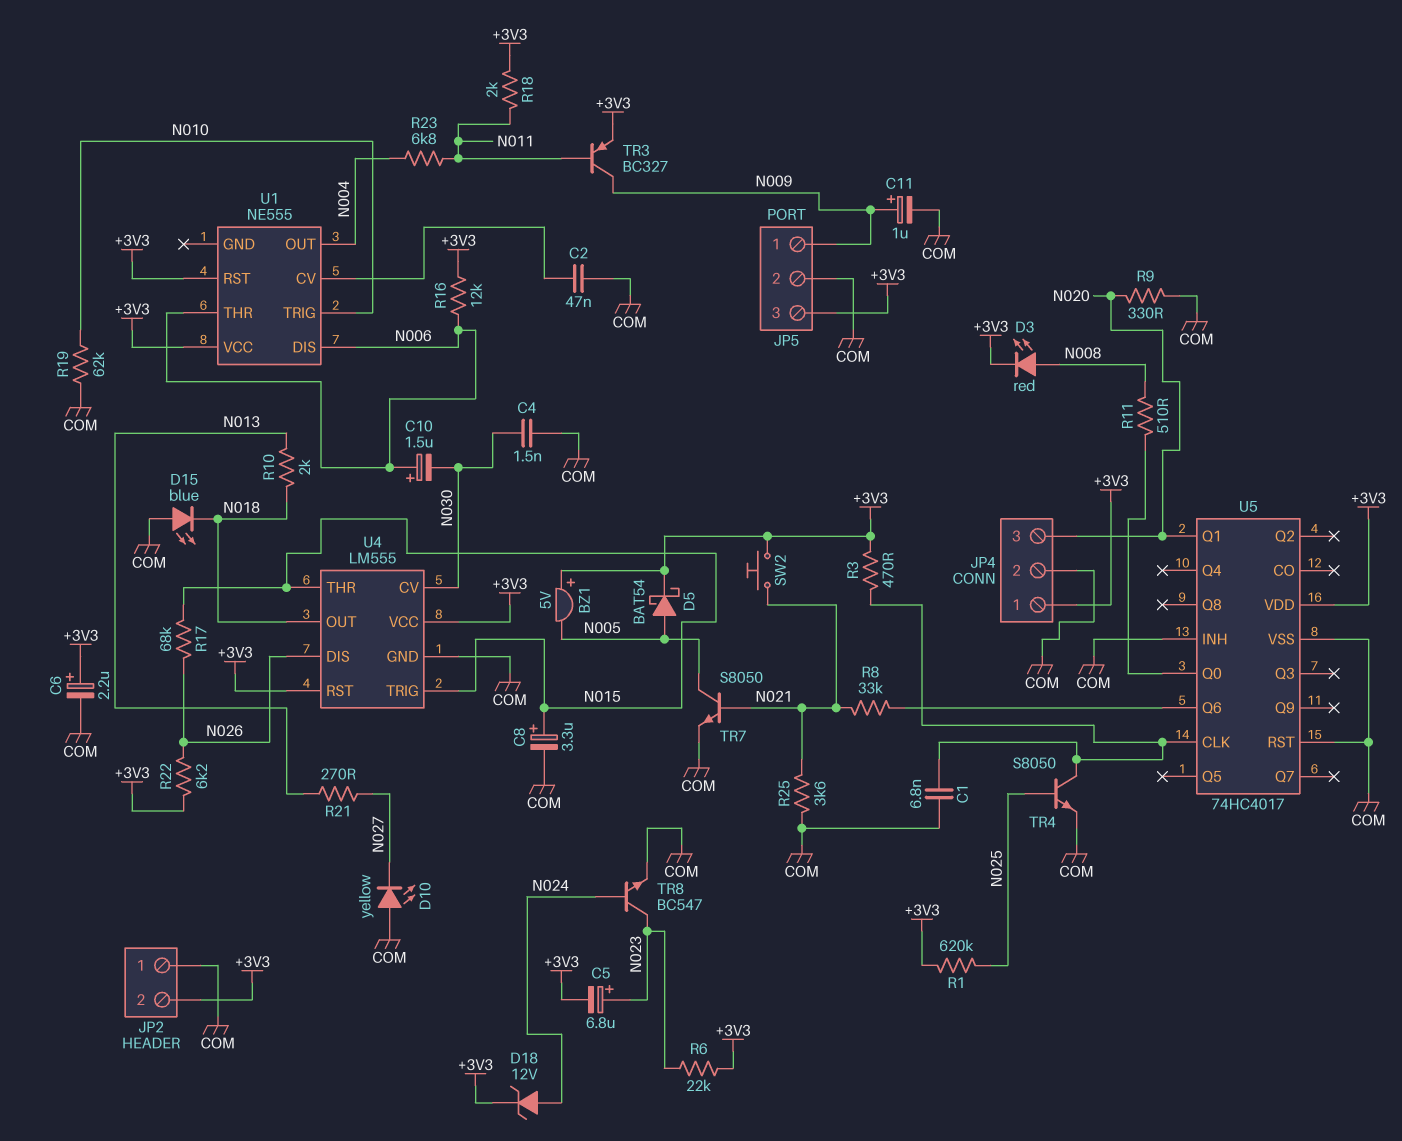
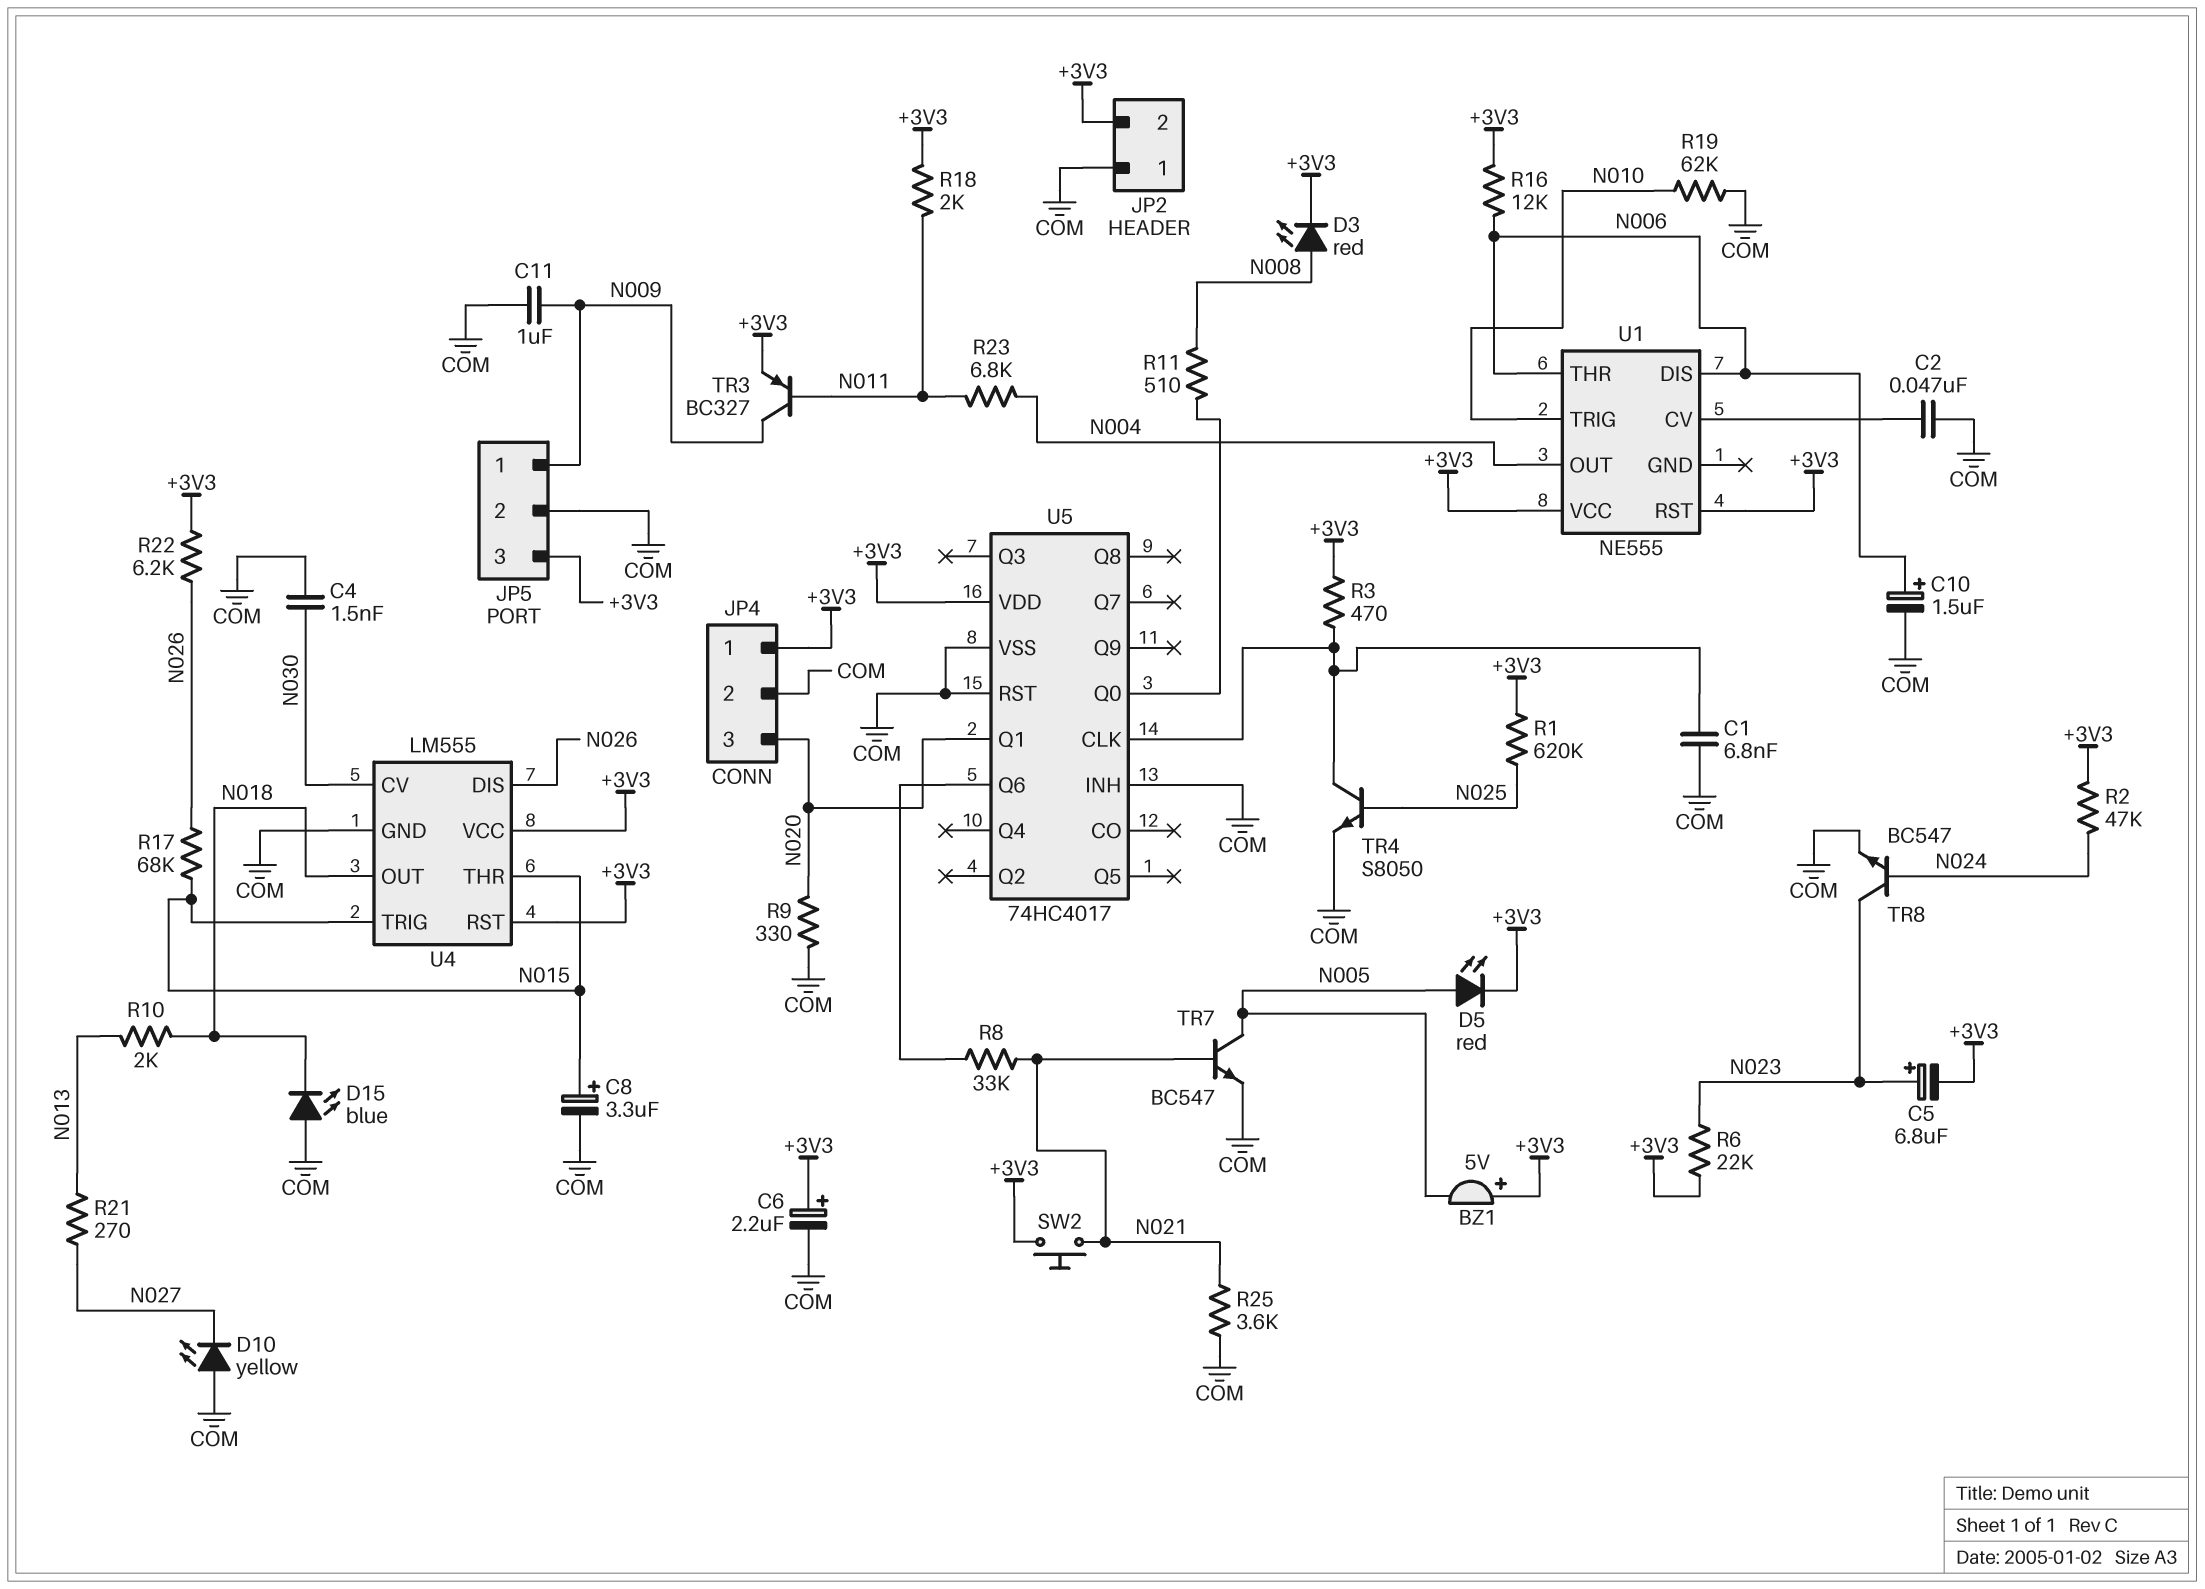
C10: 1.5uF (plus N006, minus N030) -> 1.5uF (plus N006, minus COM)
C11: 1uF (plus N009, minus COM) -> 1uF (COM, N009)
D5: schottky BAT54 (A N005, K +3V3) -> LED red (A N005, K +3V3)
D18: zener 12V (A N024, K +3V3) -> none
R2: none -> 47k (+3V3, N024)
TR7: NPN S8050 (B N021, C N005, E COM) -> NPN BC547 (B N021, C N005, E COM)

__Aim of the task__
Above are the records; repeat them all exactly, without the pictures.

__Response to the task__
C10: 1.5uF (plus N006, minus N030) -> 1.5uF (plus N006, minus COM)
C11: 1uF (plus N009, minus COM) -> 1uF (COM, N009)
D5: schottky BAT54 (A N005, K +3V3) -> LED red (A N005, K +3V3)
D18: zener 12V (A N024, K +3V3) -> none
R2: none -> 47k (+3V3, N024)
TR7: NPN S8050 (B N021, C N005, E COM) -> NPN BC547 (B N021, C N005, E COM)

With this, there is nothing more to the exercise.